__What you are asked to do__.
The lines from the one containing "green cactus: 0 -> 2" through the last line below, both ends included, must be reproduced exactly, with no pictures.

[Saved entries]
■ ■ ■ ■ ■

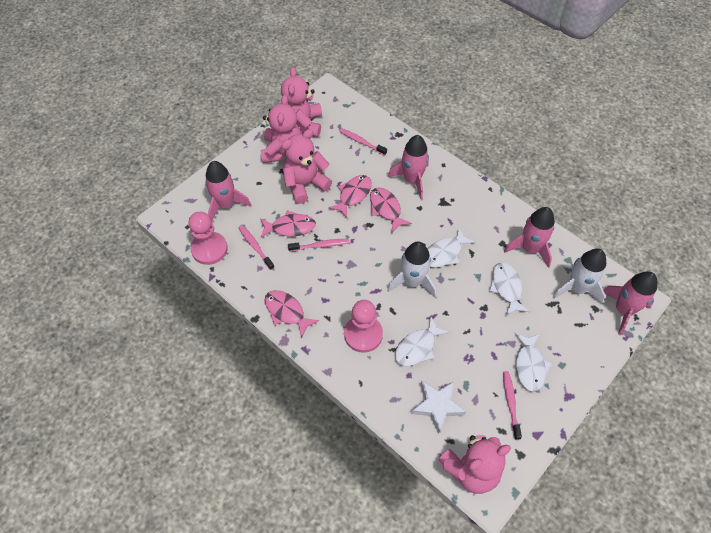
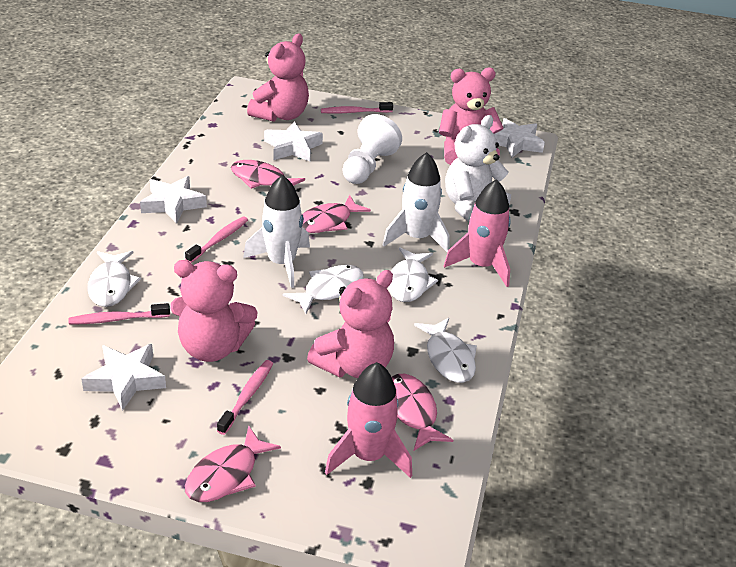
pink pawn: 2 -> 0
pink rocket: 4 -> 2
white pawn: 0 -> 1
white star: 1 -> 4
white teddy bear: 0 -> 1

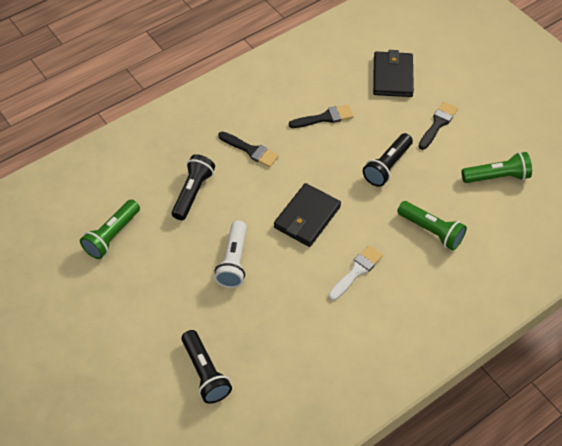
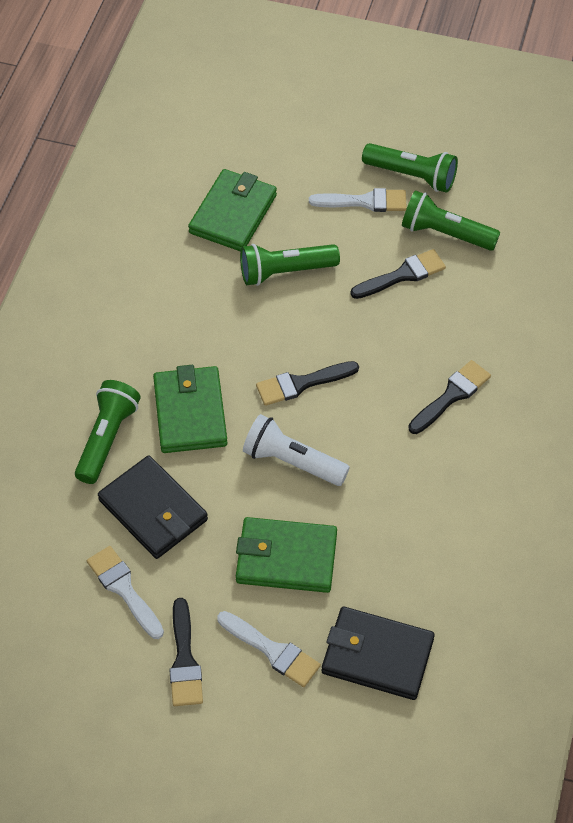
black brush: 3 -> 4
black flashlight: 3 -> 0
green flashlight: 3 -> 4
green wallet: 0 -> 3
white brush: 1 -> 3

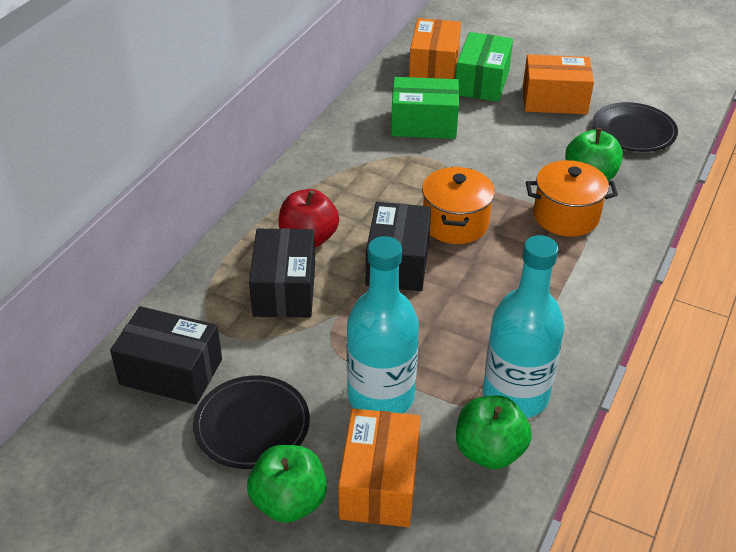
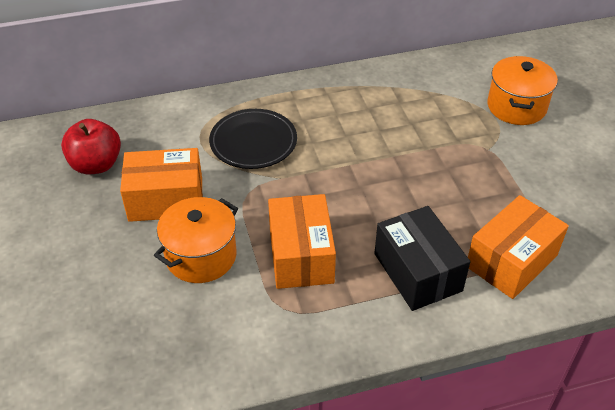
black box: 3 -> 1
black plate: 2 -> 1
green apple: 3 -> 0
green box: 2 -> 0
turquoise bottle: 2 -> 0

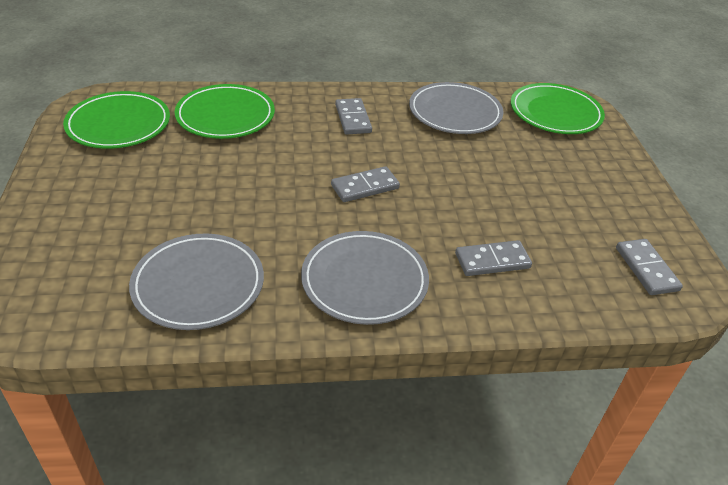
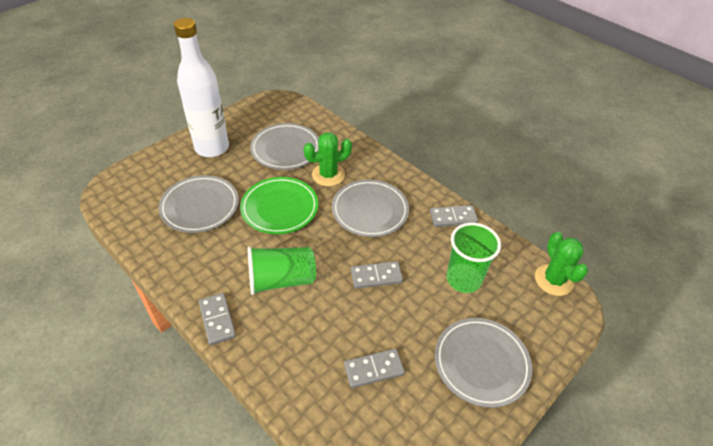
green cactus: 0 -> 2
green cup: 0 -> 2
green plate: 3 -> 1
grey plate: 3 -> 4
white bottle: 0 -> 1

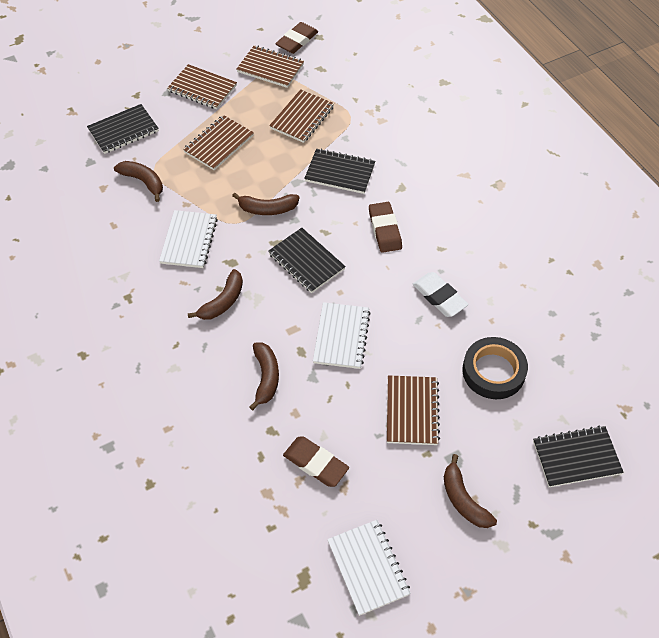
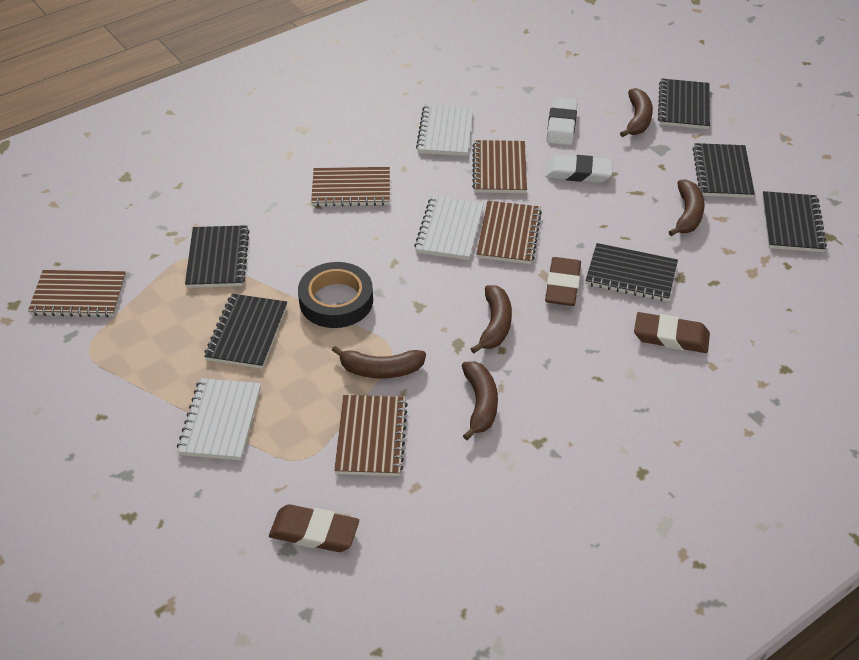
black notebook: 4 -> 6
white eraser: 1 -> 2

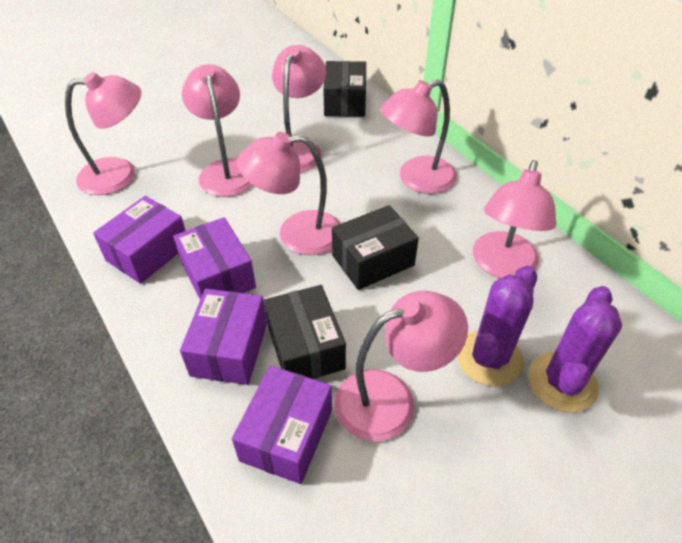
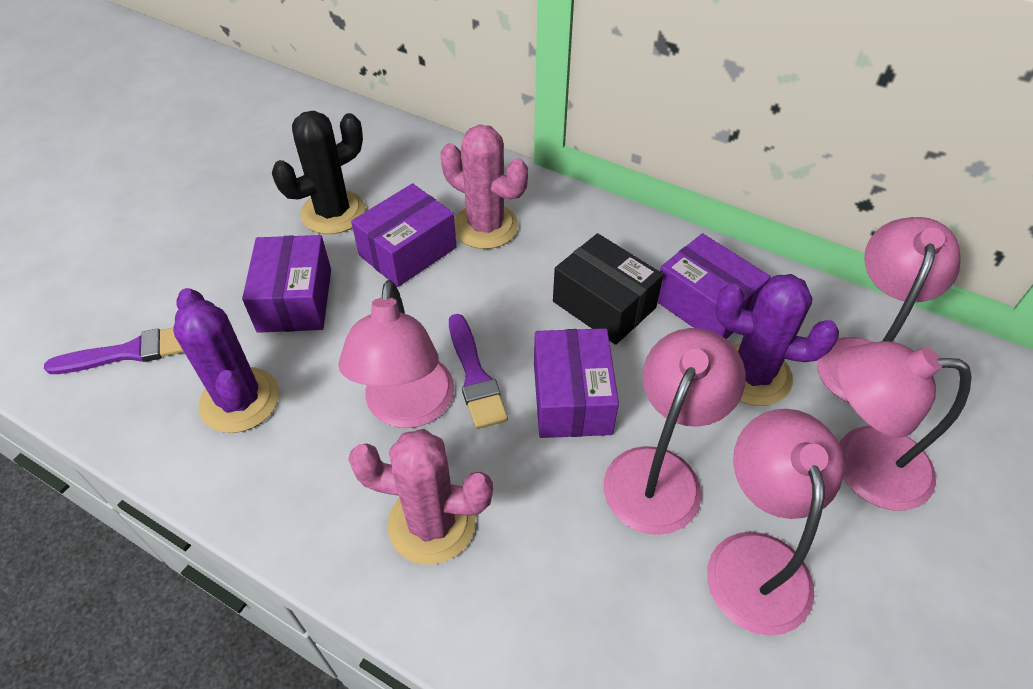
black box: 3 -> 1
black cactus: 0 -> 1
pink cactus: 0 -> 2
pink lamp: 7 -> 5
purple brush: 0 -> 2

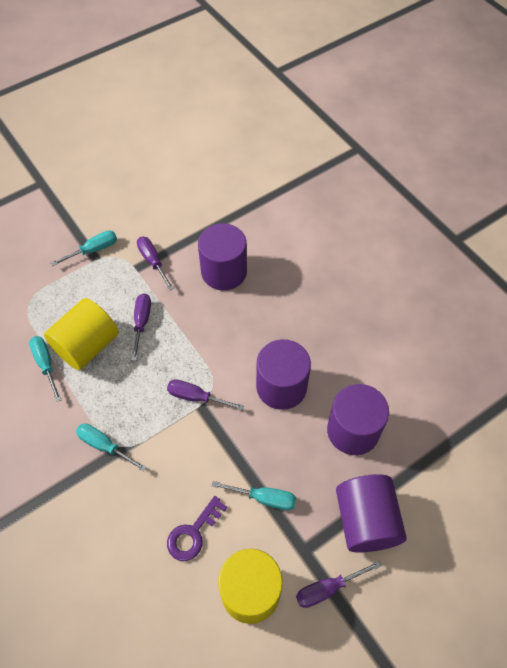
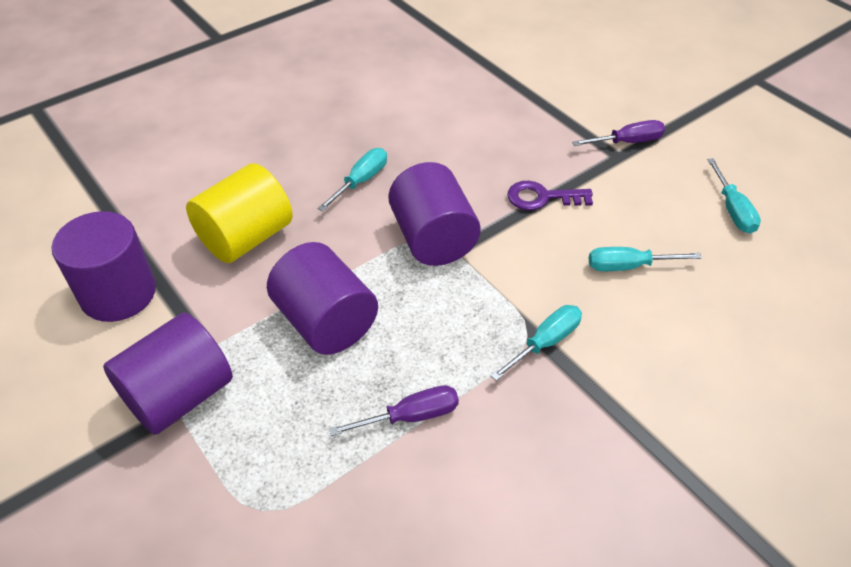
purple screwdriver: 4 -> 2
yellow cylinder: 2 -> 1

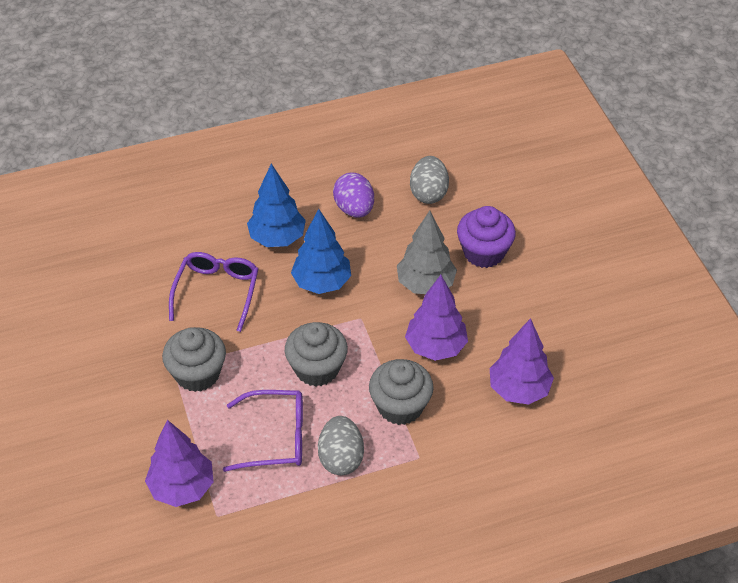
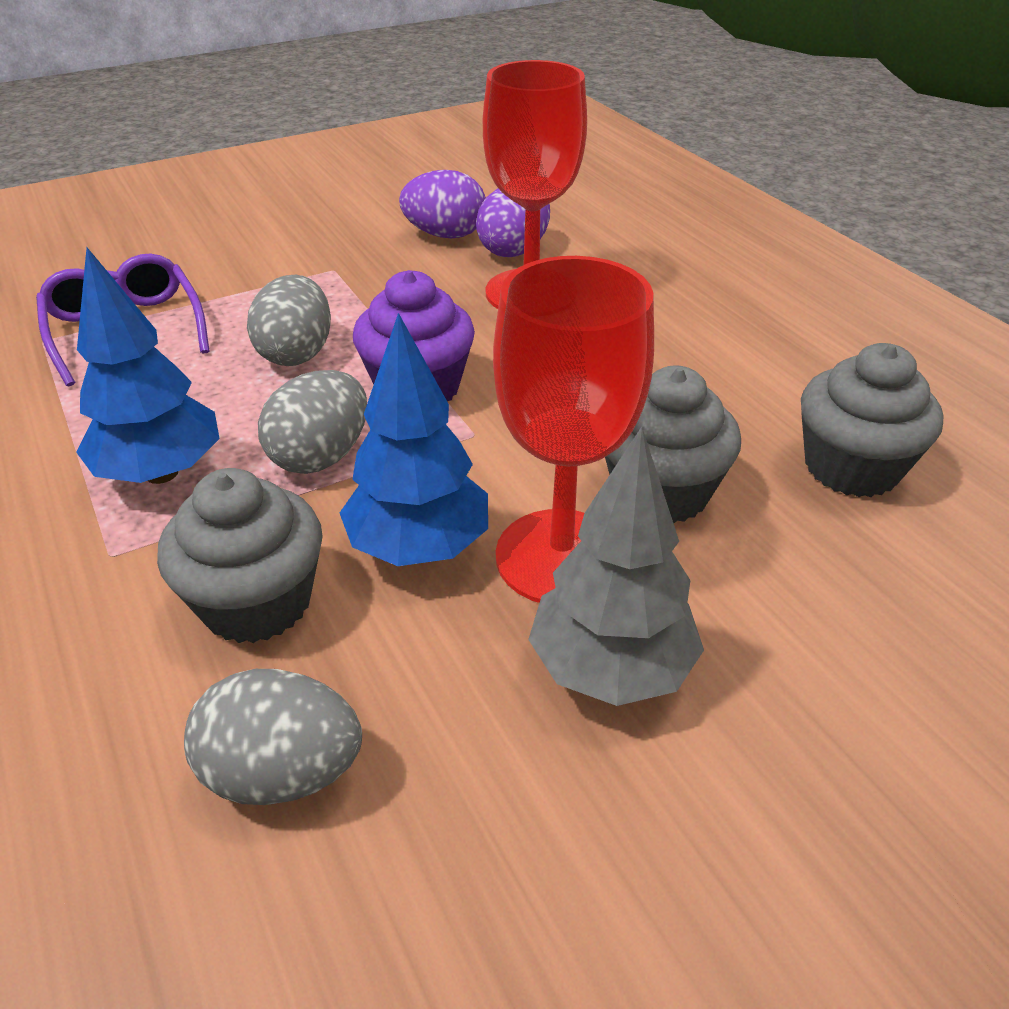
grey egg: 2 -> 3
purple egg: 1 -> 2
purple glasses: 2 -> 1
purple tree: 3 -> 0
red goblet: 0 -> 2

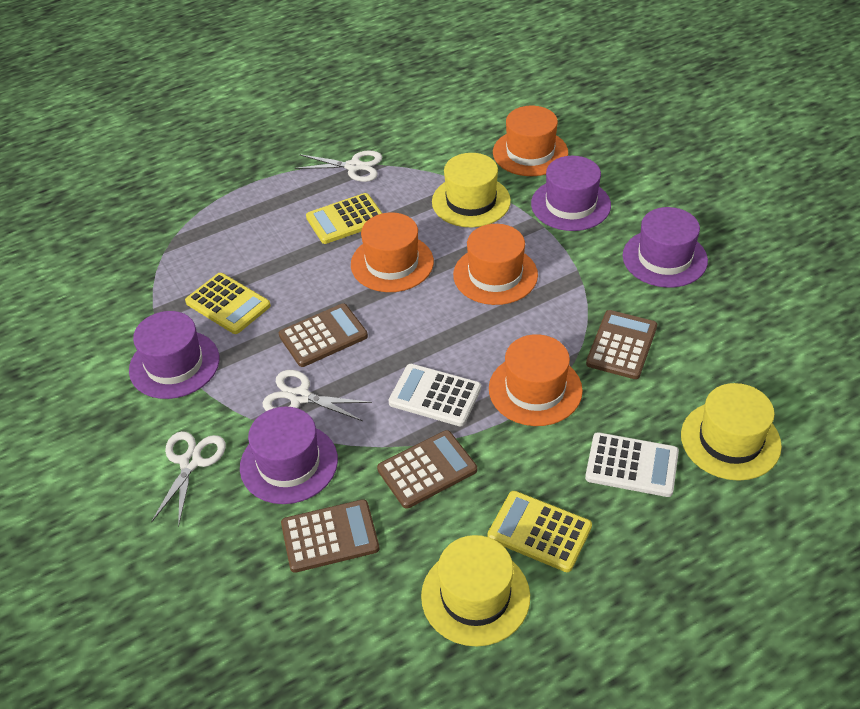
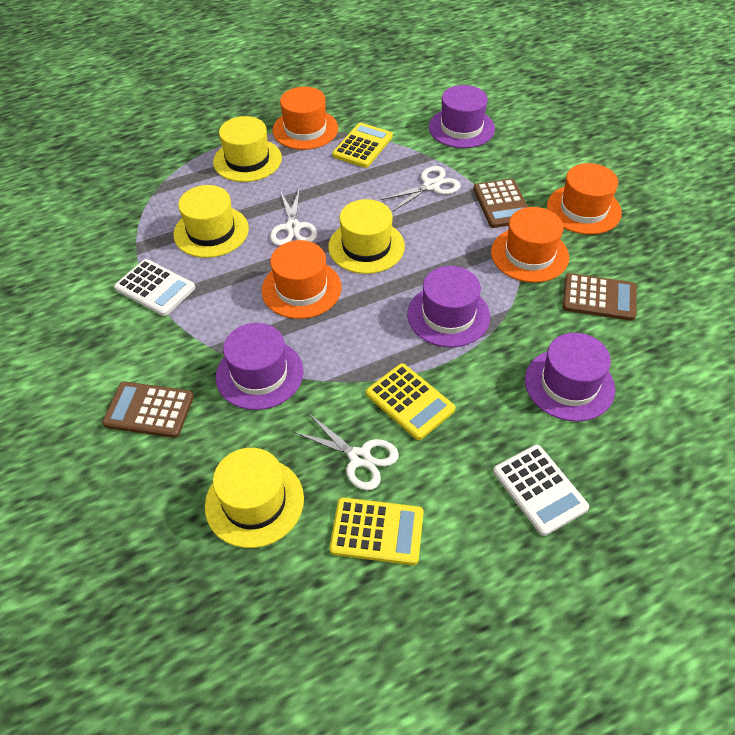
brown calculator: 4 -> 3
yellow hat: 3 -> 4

■ ■ ■ ■ ■

__Result of this exercise__.
green cactus: 0 -> 2
green cup: 0 -> 2
green plate: 3 -> 1
grey plate: 3 -> 4
white bottle: 0 -> 1

black notebook: 4 -> 6
white eraser: 1 -> 2

black box: 3 -> 1
black cactus: 0 -> 1
pink cactus: 0 -> 2
pink lamp: 7 -> 5
purple brush: 0 -> 2

purple screwdriver: 4 -> 2
yellow cylinder: 2 -> 1

grey egg: 2 -> 3
purple egg: 1 -> 2
purple glasses: 2 -> 1
purple tree: 3 -> 0
red goblet: 0 -> 2

brown calculator: 4 -> 3
yellow hat: 3 -> 4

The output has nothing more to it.